» Available data

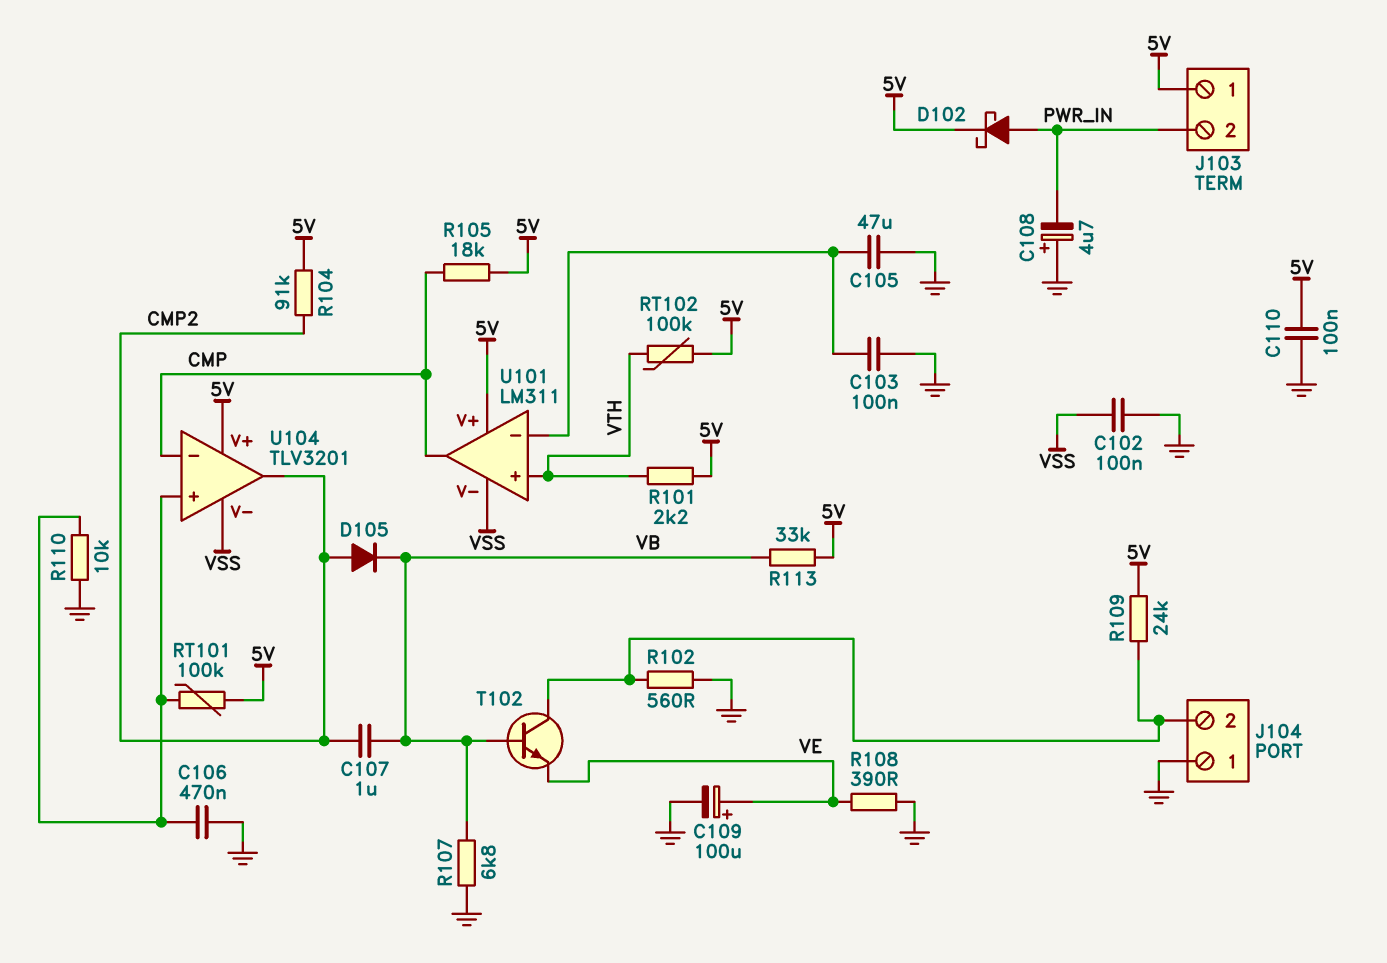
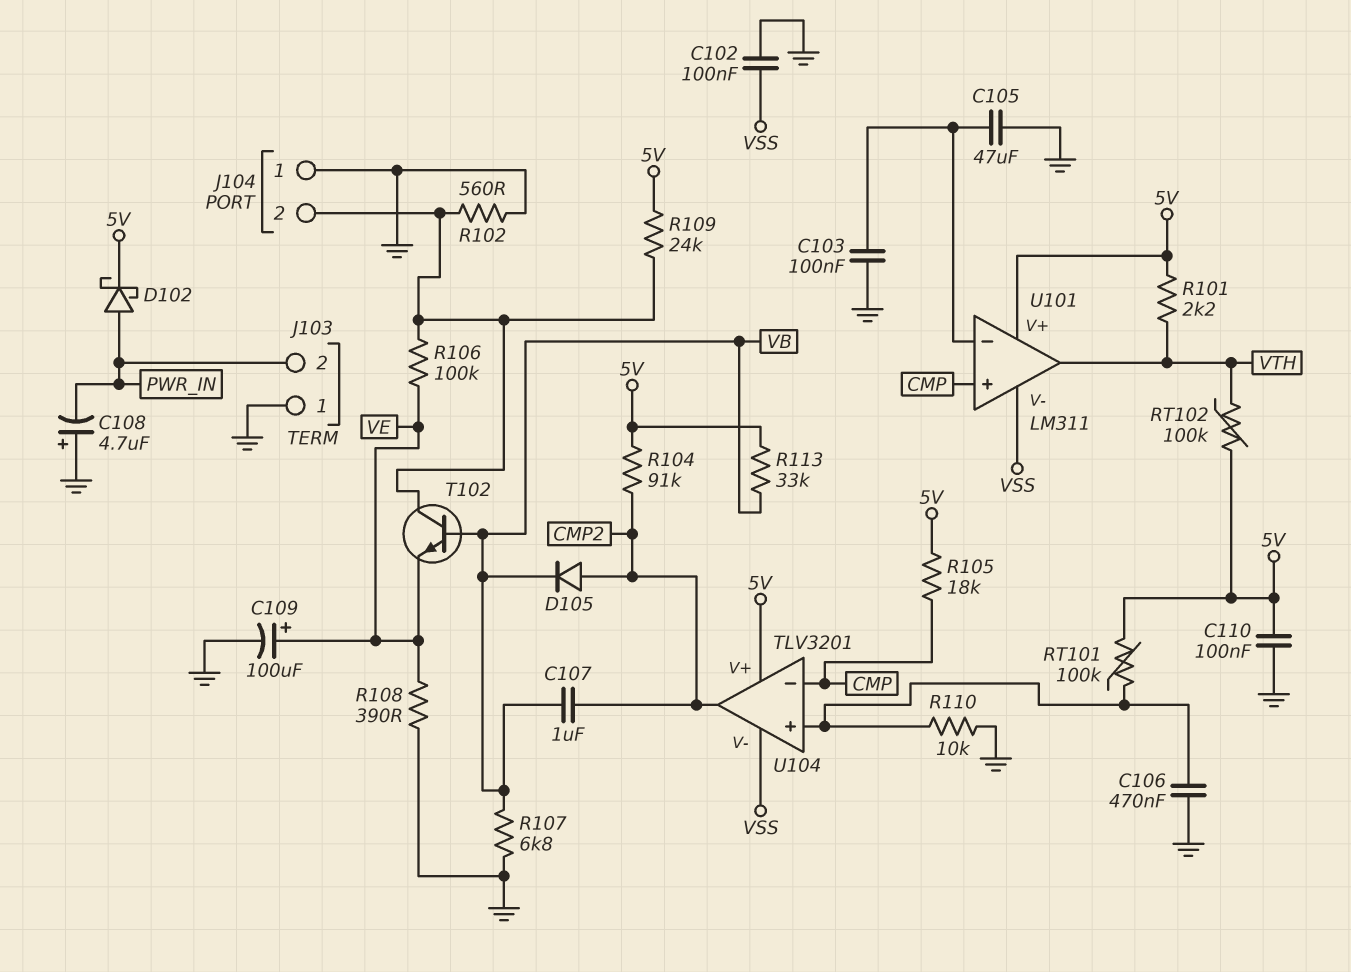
J103 pin 1: 5V -> GND
R106: none -> 100k (J104/2, VE)
U101 pin in+: VTH -> CMP
U101 pin out: CMP -> VTH

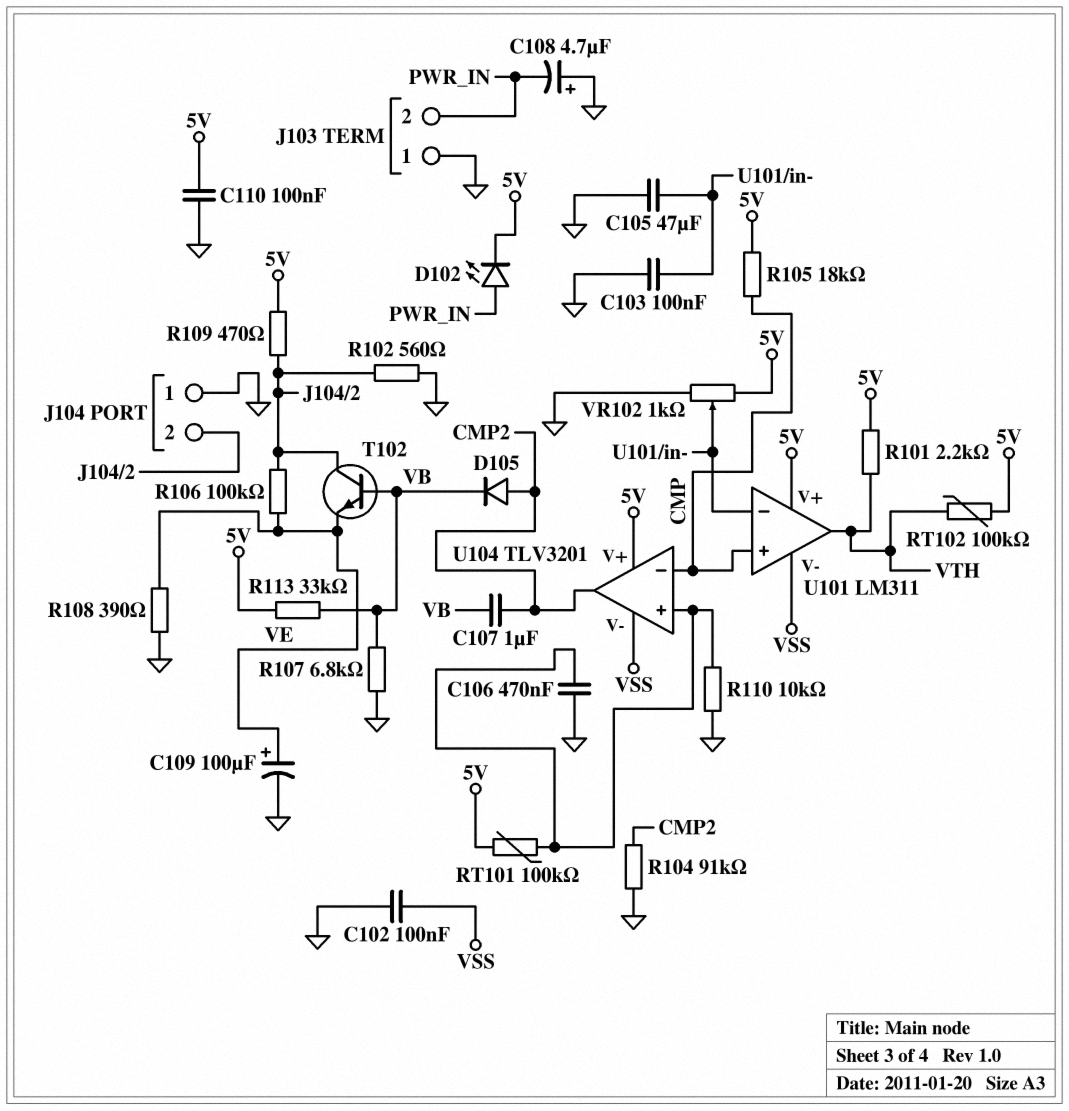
D102: schottky (A PWR_IN, K 5V) -> LED (A PWR_IN, K 5V)
R104: 91k (5V, CMP2) -> 91k (CMP2, GND)
R109: 24k (5V, J104/2) -> 470 (5V, J104/2)
VR102: none -> 1k (5V, GND, wiper U101/in-)

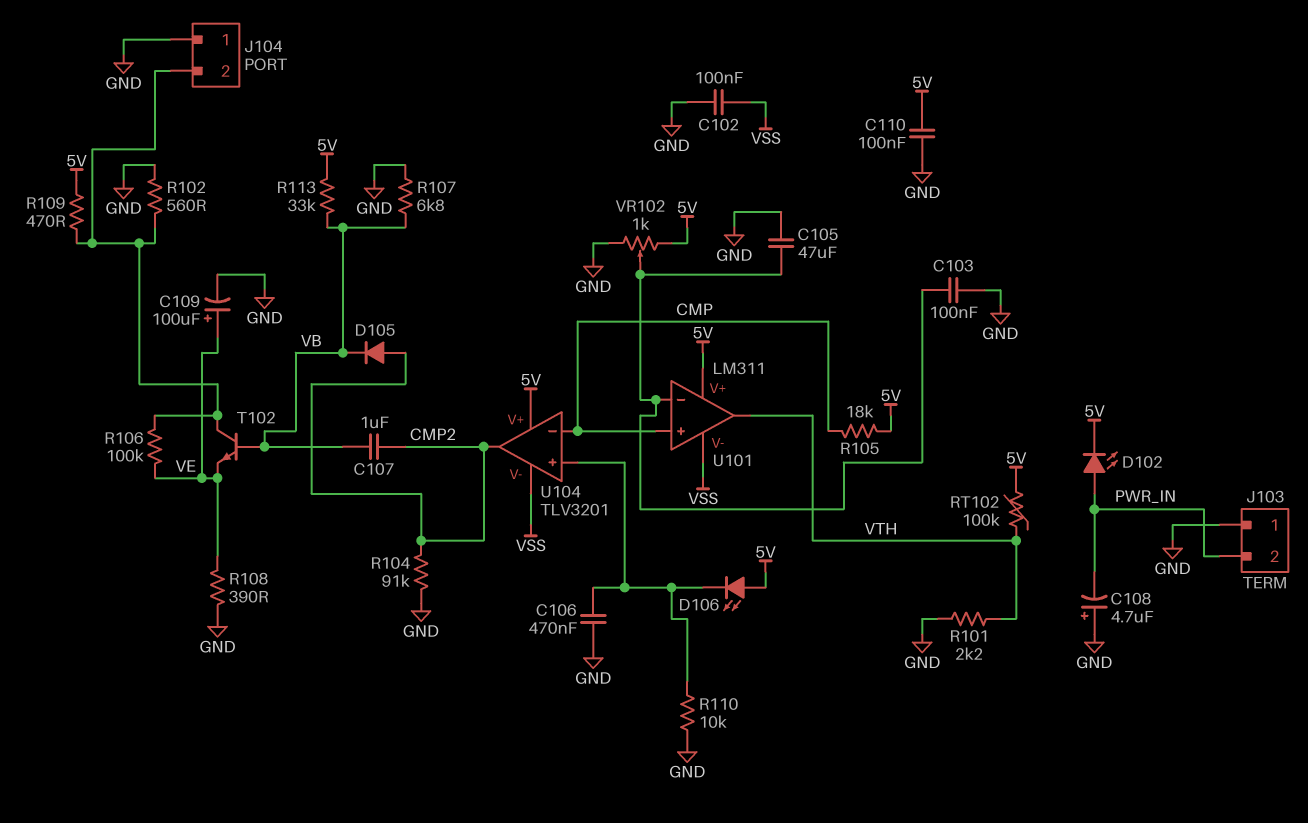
D106: none -> LED (A 5V, K U104/in+)
R101: 2.2k (5V, VTH) -> 2.2k (GND, VTH)
RT101: 100k (5V, U104/in+) -> none

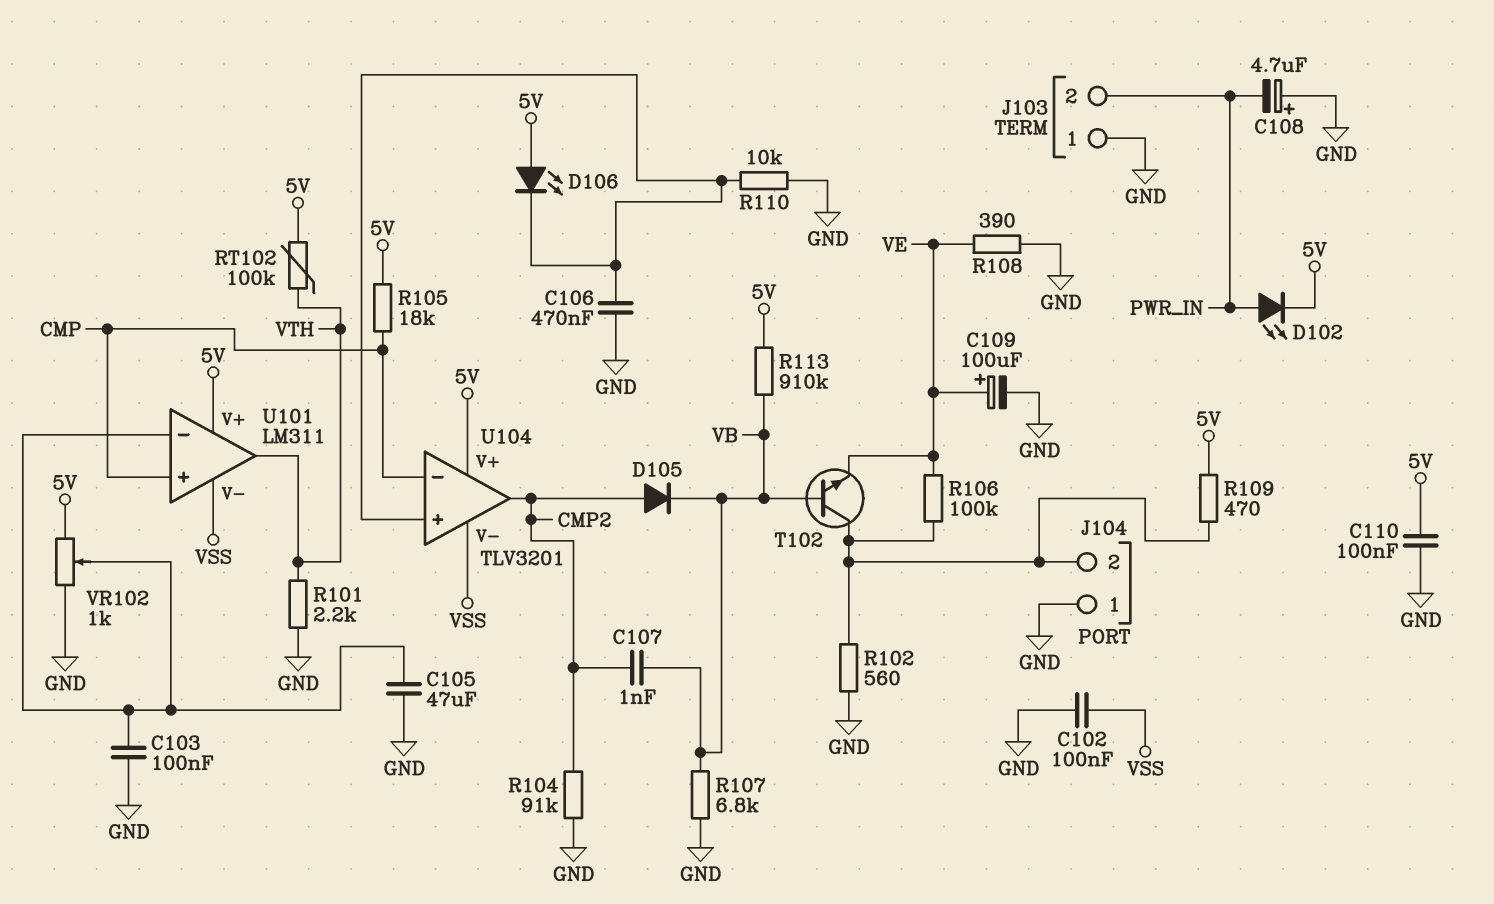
C107: 1uF (CMP2, VB) -> 1nF (CMP2, VB)
R113: 33k (5V, VB) -> 910k (5V, VB)

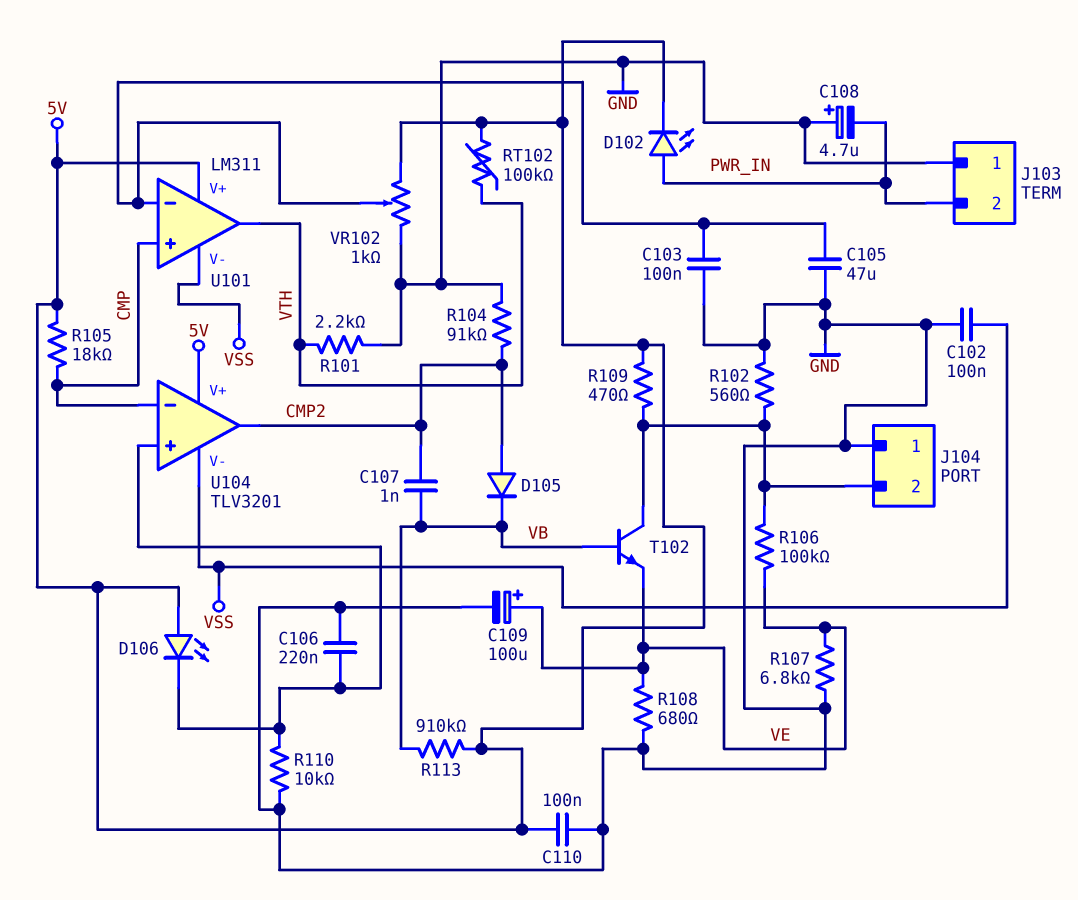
C106: 470nF (GND, U104/in+) -> 220nF (GND, U104/in+)
R107: 6.8k (GND, VB) -> 6.8k (GND, VE)
R108: 390 (GND, VE) -> 680 (GND, VE)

» Directions for this task
Leaving out the pictures, please transcribe exactly the lines from the one that holds "C107: 1uF (CMP2, VB) -> 1nF (CMP2, VB)" through the last line of the entries above, both included.

» Task response
C107: 1uF (CMP2, VB) -> 1nF (CMP2, VB)
R113: 33k (5V, VB) -> 910k (5V, VB)

C106: 470nF (GND, U104/in+) -> 220nF (GND, U104/in+)
R107: 6.8k (GND, VB) -> 6.8k (GND, VE)
R108: 390 (GND, VE) -> 680 (GND, VE)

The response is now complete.